YOUR OBJECTIVE: Would you output the listing exactly, with every image omitted?

DATA SECTION:

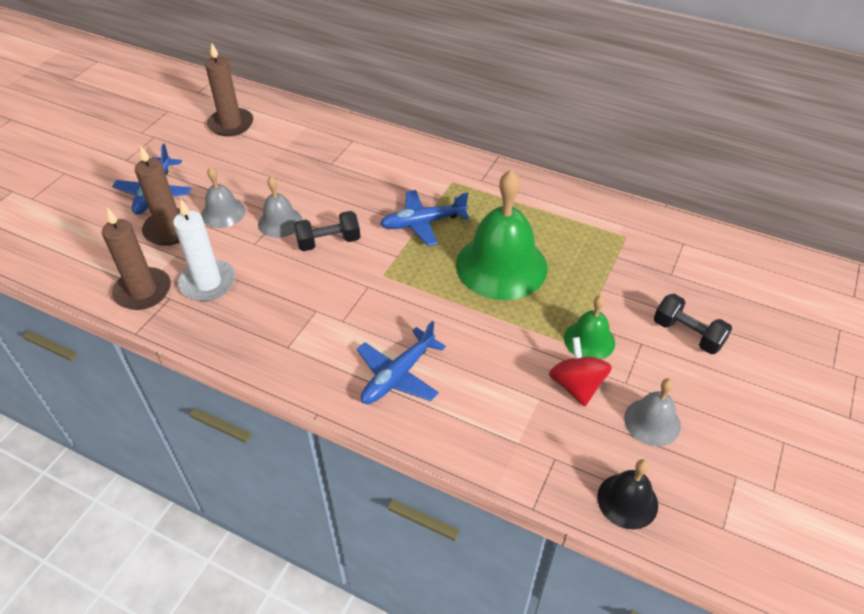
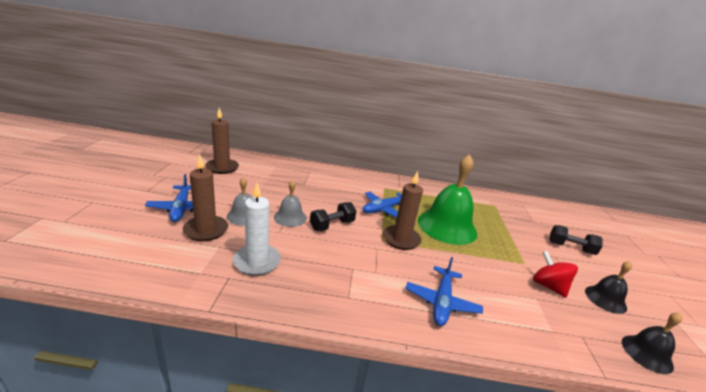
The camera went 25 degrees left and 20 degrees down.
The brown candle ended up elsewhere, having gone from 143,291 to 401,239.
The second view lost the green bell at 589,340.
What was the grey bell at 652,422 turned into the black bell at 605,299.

WRITTEN RESPONSE:
The camera went 25 degrees left and 20 degrees down.
The brown candle ended up elsewhere, having gone from 143,291 to 401,239.
The second view lost the green bell at 589,340.
What was the grey bell at 652,422 turned into the black bell at 605,299.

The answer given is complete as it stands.